━━━ Material supplied ━━━
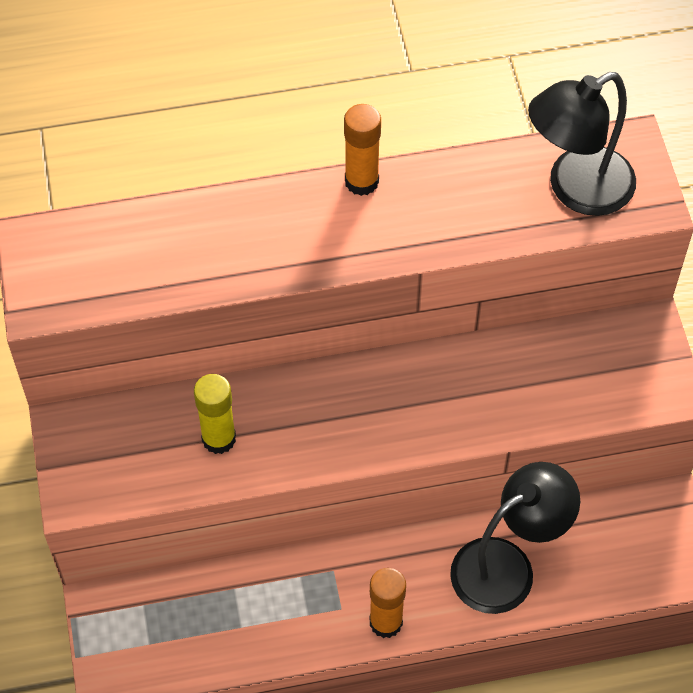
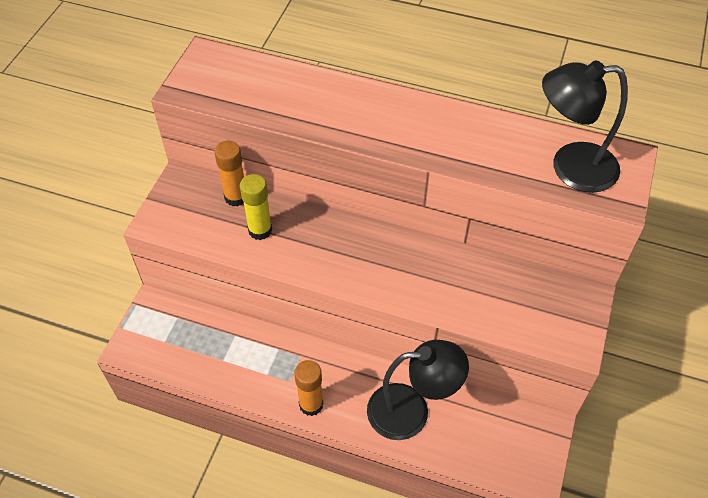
camera: 30 degrees right, 5 degrees down
(361, 181) = (427, 104): orange glue stick -> orange glue stick (236, 197)

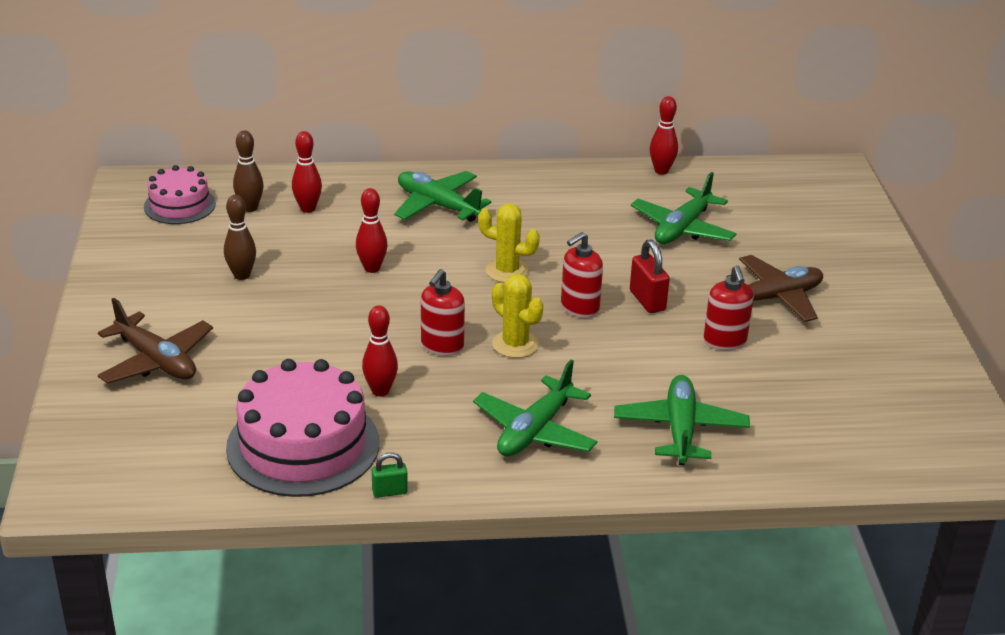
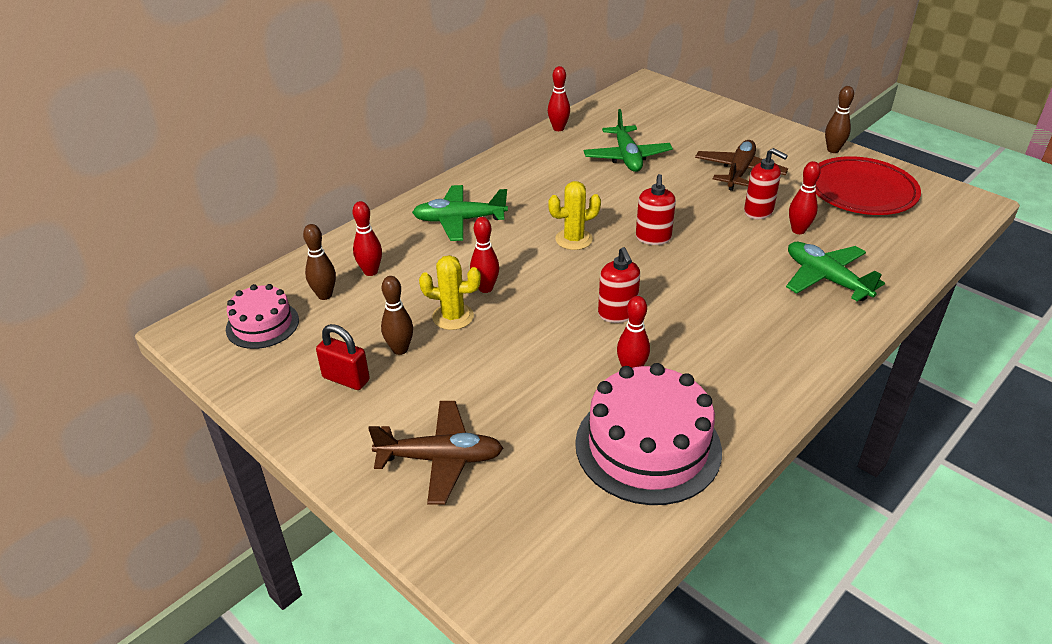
camera: 40 degrees left, 5 degrees up
(389, 492) = (752, 438): green padlock -> none
(515, 344) = (657, 284): yellow cactus -> yellow cactus (453, 317)
(535, 431) = (760, 333): green plane -> none
(647, 301) = (681, 211): red padlock -> red padlock (346, 379)
(733, 378) = (798, 230): none -> red bowling pin
(875, 383) = (861, 191): none -> red plate
(924, 331) = (833, 150): none -> brown bowling pin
━━━
Exercise brief → The entries are to be reproduced exactly, excluding any pictures they contain.

Response for this exercise →
camera: 30 degrees right, 5 degrees down
(361, 181) = (427, 104): orange glue stick -> orange glue stick (236, 197)

camera: 40 degrees left, 5 degrees up
(389, 492) = (752, 438): green padlock -> none
(515, 344) = (657, 284): yellow cactus -> yellow cactus (453, 317)
(535, 431) = (760, 333): green plane -> none
(647, 301) = (681, 211): red padlock -> red padlock (346, 379)
(733, 378) = (798, 230): none -> red bowling pin
(875, 383) = (861, 191): none -> red plate
(924, 331) = (833, 150): none -> brown bowling pin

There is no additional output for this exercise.